Task to carry out
Below are records to repeat exactly. Omit the pictures from the copy.

Excerpted records
________________________________________
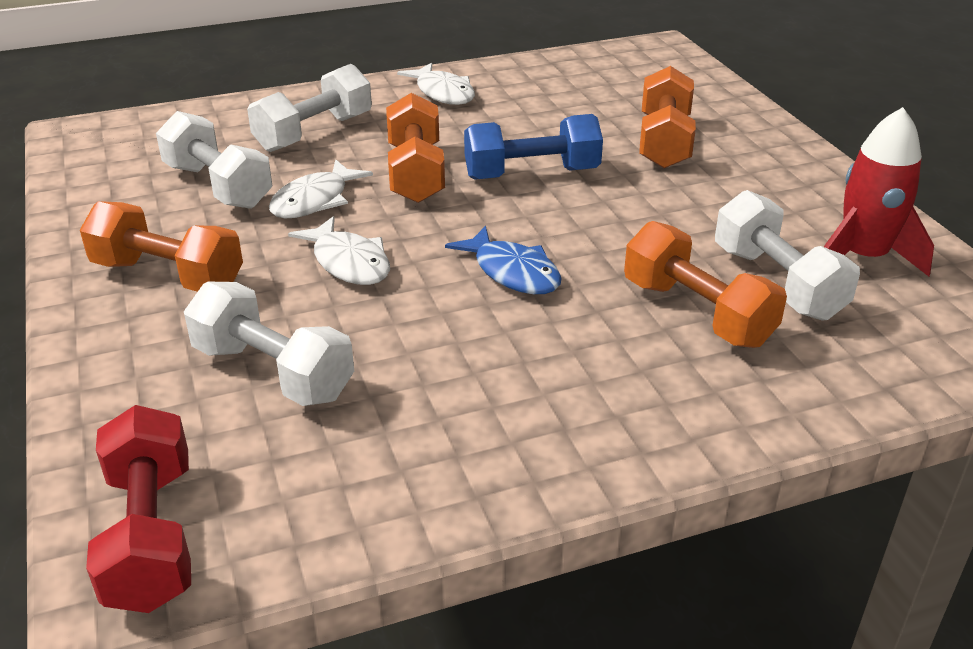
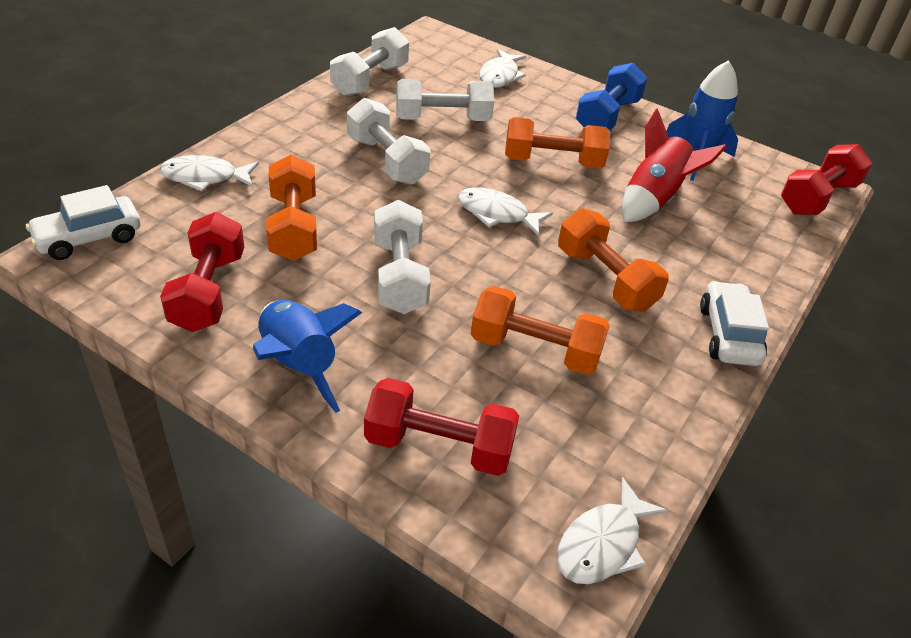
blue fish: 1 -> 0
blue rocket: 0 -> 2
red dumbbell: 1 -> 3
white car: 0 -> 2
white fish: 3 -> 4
________________________________________
Exercise result
blue fish: 1 -> 0
blue rocket: 0 -> 2
red dumbbell: 1 -> 3
white car: 0 -> 2
white fish: 3 -> 4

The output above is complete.